BEGIN Data shown

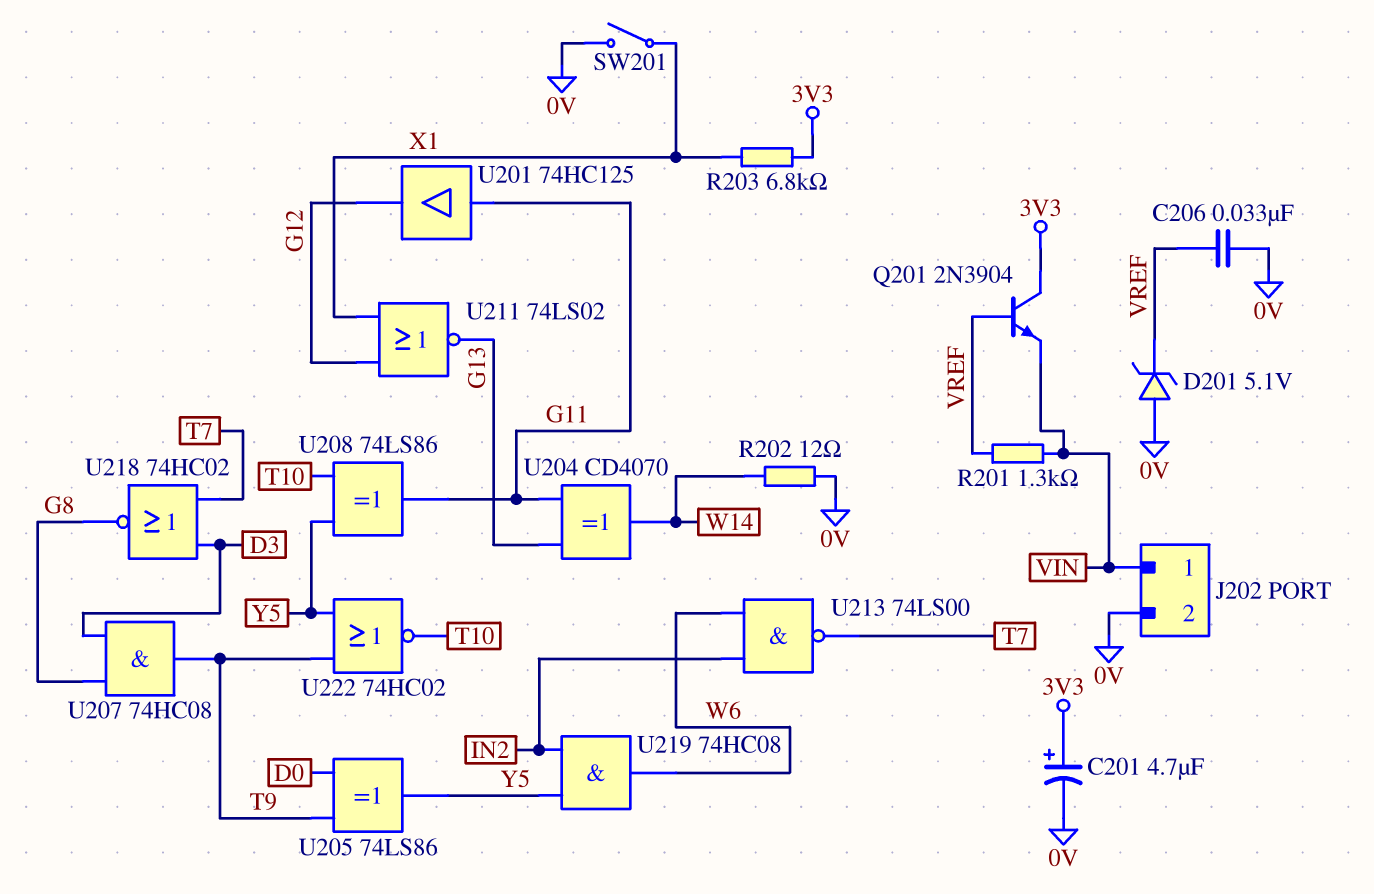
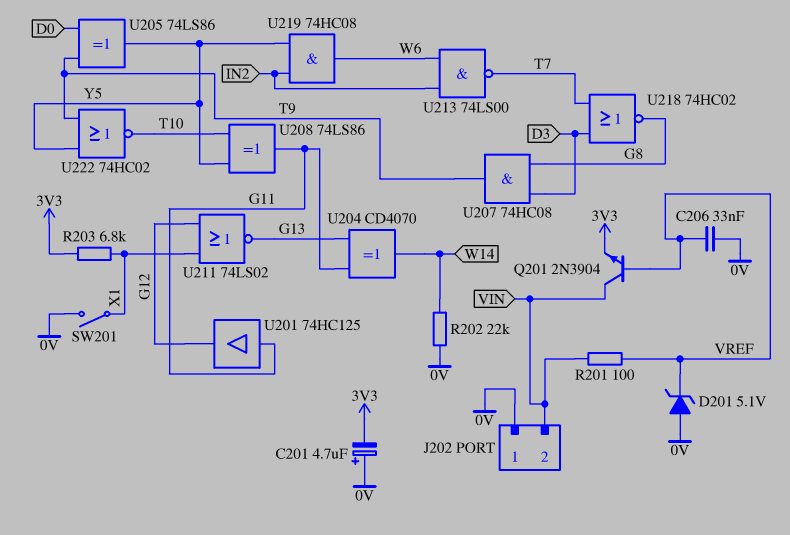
C201: 4.7uF (plus 3V3, minus 0V) -> 4.7uF (plus 0V, minus 3V3)
J202 pin 1: VIN -> 0V
J202 pin 2: 0V -> VIN
Q201: NPN 2N3904 (B VREF, C 3V3, E VIN) -> NPN 2N3904 (B VREF, C VIN, E 3V3)
R201: 1.3k (VIN, VREF) -> 100 (VIN, VREF)
R202: 12 (0V, W14) -> 22k (0V, W14)

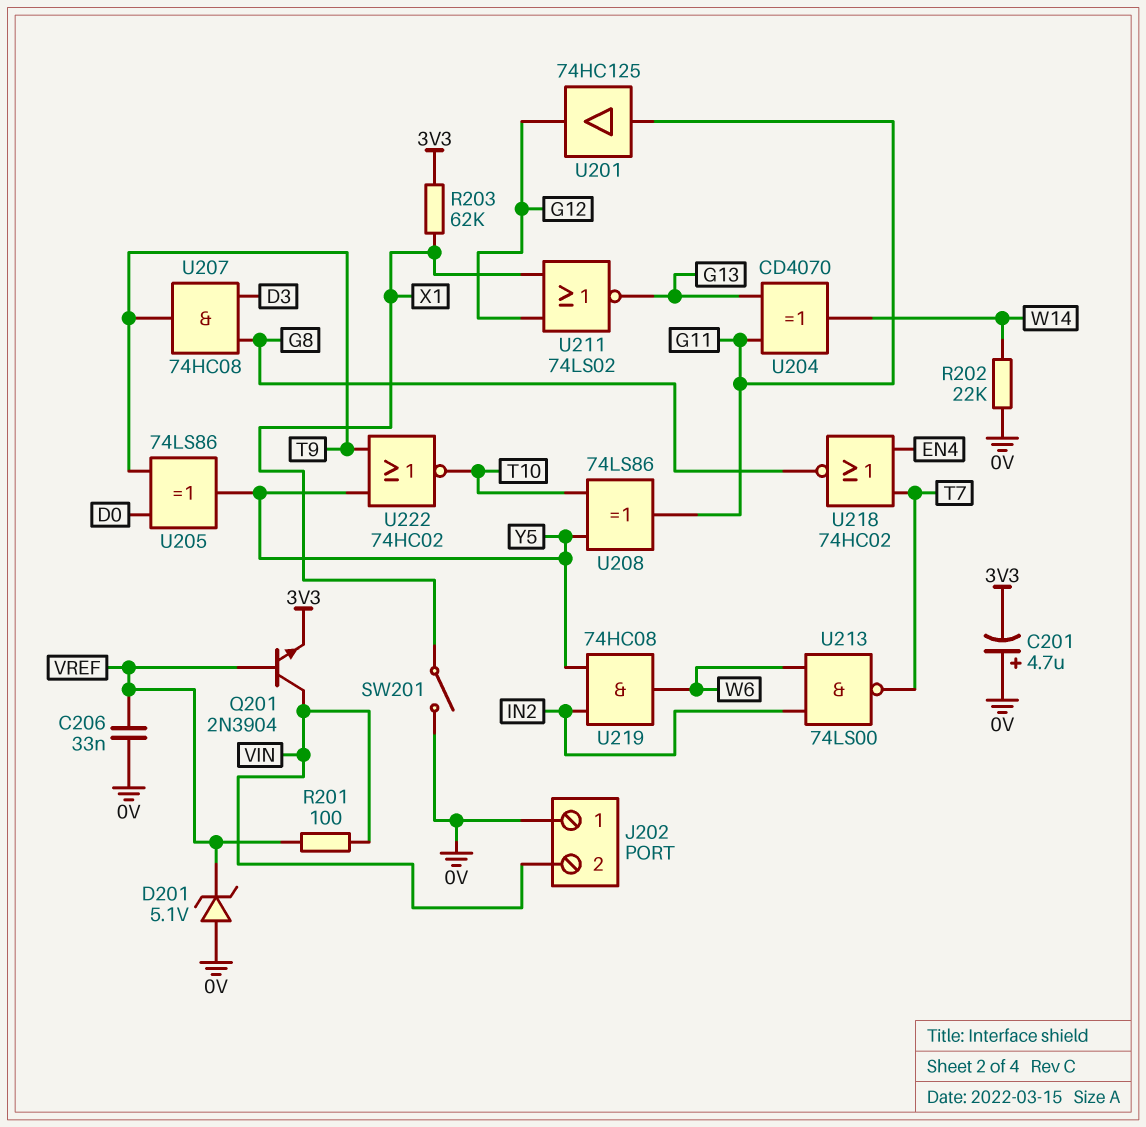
R203: 6.8k (3V3, X1) -> 62k (3V3, X1)
U218: NOR 74HC02 (in D3, in T7, out G8) -> NOR 74HC02 (in EN4, in T7, out G8)

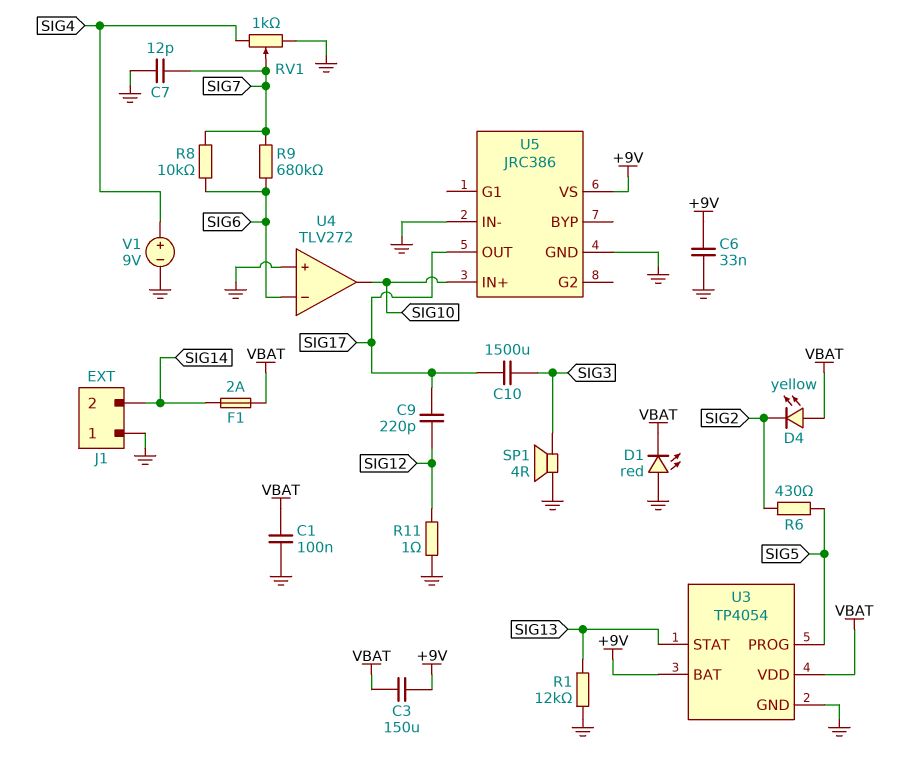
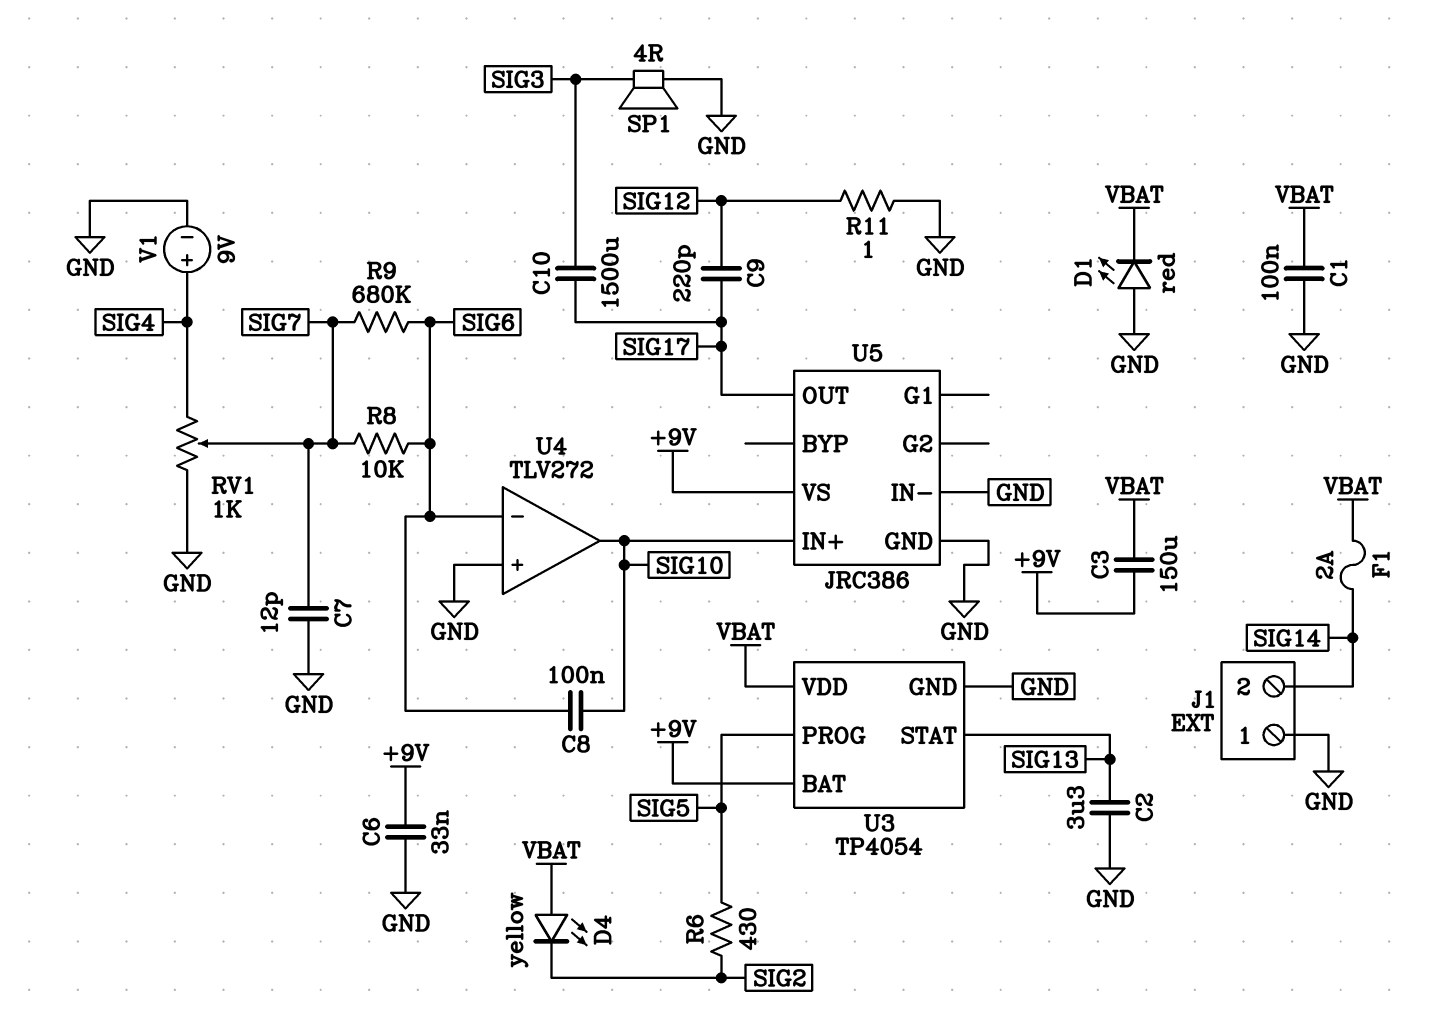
C2: none -> 3.3uF (GND, SIG13)
C8: none -> 100nF (SIG6, SIG10)
R1: 12k (GND, SIG13) -> none

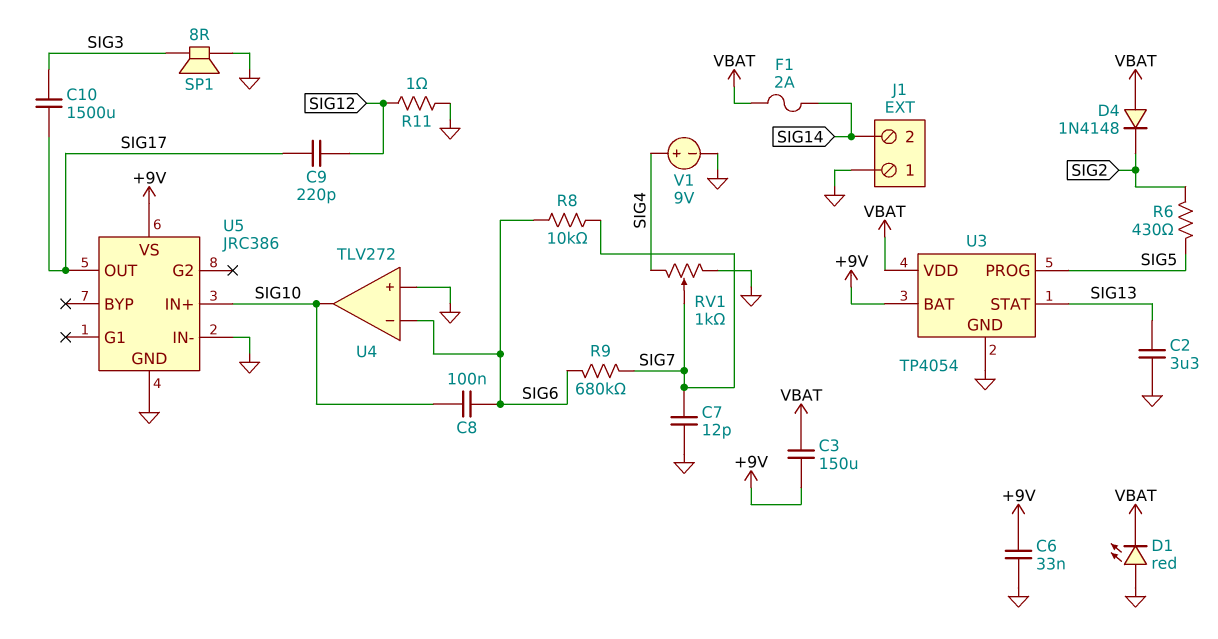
C1: 100nF (GND, VBAT) -> none
D4: LED yellow (A VBAT, K SIG2) -> diode 1N4148 (A VBAT, K SIG2)
SP1: speaker 4R (GND, SIG3) -> speaker 8R (GND, SIG3)

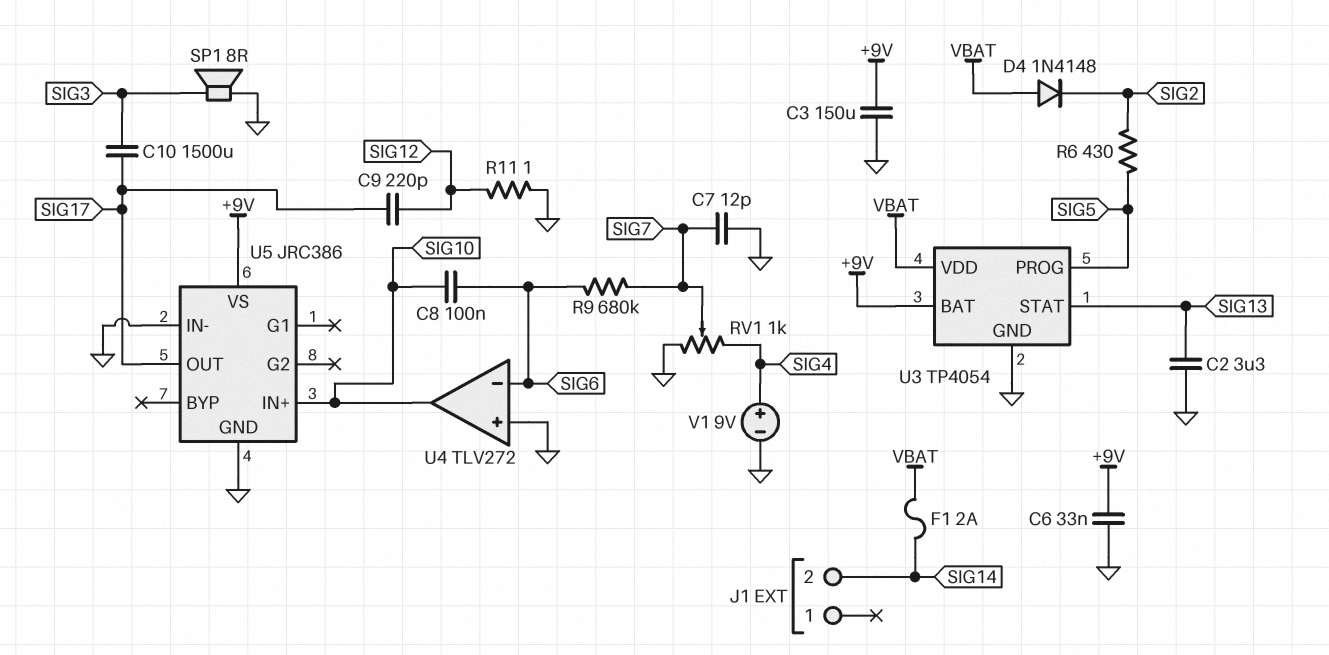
C3: 150uF (+9V, VBAT) -> 150uF (+9V, GND)
D1: LED red (A GND, K VBAT) -> none
J1 pin 1: GND -> none
R8: 10k (SIG6, SIG7) -> none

END Data shown

Task prompt >> Please copy out the whole listing exactly, minus its pictures.

Task response >>
C201: 4.7uF (plus 3V3, minus 0V) -> 4.7uF (plus 0V, minus 3V3)
J202 pin 1: VIN -> 0V
J202 pin 2: 0V -> VIN
Q201: NPN 2N3904 (B VREF, C 3V3, E VIN) -> NPN 2N3904 (B VREF, C VIN, E 3V3)
R201: 1.3k (VIN, VREF) -> 100 (VIN, VREF)
R202: 12 (0V, W14) -> 22k (0V, W14)

R203: 6.8k (3V3, X1) -> 62k (3V3, X1)
U218: NOR 74HC02 (in D3, in T7, out G8) -> NOR 74HC02 (in EN4, in T7, out G8)

C2: none -> 3.3uF (GND, SIG13)
C8: none -> 100nF (SIG6, SIG10)
R1: 12k (GND, SIG13) -> none

C1: 100nF (GND, VBAT) -> none
D4: LED yellow (A VBAT, K SIG2) -> diode 1N4148 (A VBAT, K SIG2)
SP1: speaker 4R (GND, SIG3) -> speaker 8R (GND, SIG3)

C3: 150uF (+9V, VBAT) -> 150uF (+9V, GND)
D1: LED red (A GND, K VBAT) -> none
J1 pin 1: GND -> none
R8: 10k (SIG6, SIG7) -> none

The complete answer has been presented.